Data for review =
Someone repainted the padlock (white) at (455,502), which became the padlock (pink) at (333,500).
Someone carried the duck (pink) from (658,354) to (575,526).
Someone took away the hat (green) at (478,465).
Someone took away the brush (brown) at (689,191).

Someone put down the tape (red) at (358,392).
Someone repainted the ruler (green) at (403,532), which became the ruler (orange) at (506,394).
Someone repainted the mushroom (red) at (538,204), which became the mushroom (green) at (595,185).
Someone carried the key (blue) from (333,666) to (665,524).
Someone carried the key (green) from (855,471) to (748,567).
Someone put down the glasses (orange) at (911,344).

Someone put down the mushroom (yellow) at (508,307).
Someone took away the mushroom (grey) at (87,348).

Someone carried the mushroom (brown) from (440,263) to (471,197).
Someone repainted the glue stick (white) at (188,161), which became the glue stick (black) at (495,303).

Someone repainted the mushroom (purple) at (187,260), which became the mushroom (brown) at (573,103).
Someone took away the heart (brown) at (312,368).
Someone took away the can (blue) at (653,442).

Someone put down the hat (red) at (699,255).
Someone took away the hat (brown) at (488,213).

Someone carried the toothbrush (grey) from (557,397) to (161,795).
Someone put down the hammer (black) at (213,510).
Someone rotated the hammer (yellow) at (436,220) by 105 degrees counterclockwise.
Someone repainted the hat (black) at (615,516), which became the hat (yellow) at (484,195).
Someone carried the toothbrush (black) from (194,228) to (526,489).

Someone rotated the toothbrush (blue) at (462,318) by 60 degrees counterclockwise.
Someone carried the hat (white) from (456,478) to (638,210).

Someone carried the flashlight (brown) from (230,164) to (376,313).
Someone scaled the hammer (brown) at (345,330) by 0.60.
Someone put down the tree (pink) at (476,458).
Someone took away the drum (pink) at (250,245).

Exercise directions = Write out every entry exactly as it appears.

Response for this exercise =
Someone repainted the padlock (white) at (455,502), which became the padlock (pink) at (333,500).
Someone carried the duck (pink) from (658,354) to (575,526).
Someone took away the hat (green) at (478,465).
Someone took away the brush (brown) at (689,191).

Someone put down the tape (red) at (358,392).
Someone repainted the ruler (green) at (403,532), which became the ruler (orange) at (506,394).
Someone repainted the mushroom (red) at (538,204), which became the mushroom (green) at (595,185).
Someone carried the key (blue) from (333,666) to (665,524).
Someone carried the key (green) from (855,471) to (748,567).
Someone put down the glasses (orange) at (911,344).

Someone put down the mushroom (yellow) at (508,307).
Someone took away the mushroom (grey) at (87,348).

Someone carried the mushroom (brown) from (440,263) to (471,197).
Someone repainted the glue stick (white) at (188,161), which became the glue stick (black) at (495,303).

Someone repainted the mushroom (purple) at (187,260), which became the mushroom (brown) at (573,103).
Someone took away the heart (brown) at (312,368).
Someone took away the can (blue) at (653,442).

Someone put down the hat (red) at (699,255).
Someone took away the hat (brown) at (488,213).

Someone carried the toothbrush (grey) from (557,397) to (161,795).
Someone put down the hammer (black) at (213,510).
Someone rotated the hammer (yellow) at (436,220) by 105 degrees counterclockwise.
Someone repainted the hat (black) at (615,516), which became the hat (yellow) at (484,195).
Someone carried the toothbrush (black) from (194,228) to (526,489).

Someone rotated the toothbrush (blue) at (462,318) by 60 degrees counterclockwise.
Someone carried the hat (white) from (456,478) to (638,210).

Someone carried the flashlight (brown) from (230,164) to (376,313).
Someone scaled the hammer (brown) at (345,330) by 0.60.
Someone put down the tree (pink) at (476,458).
Someone took away the drum (pink) at (250,245).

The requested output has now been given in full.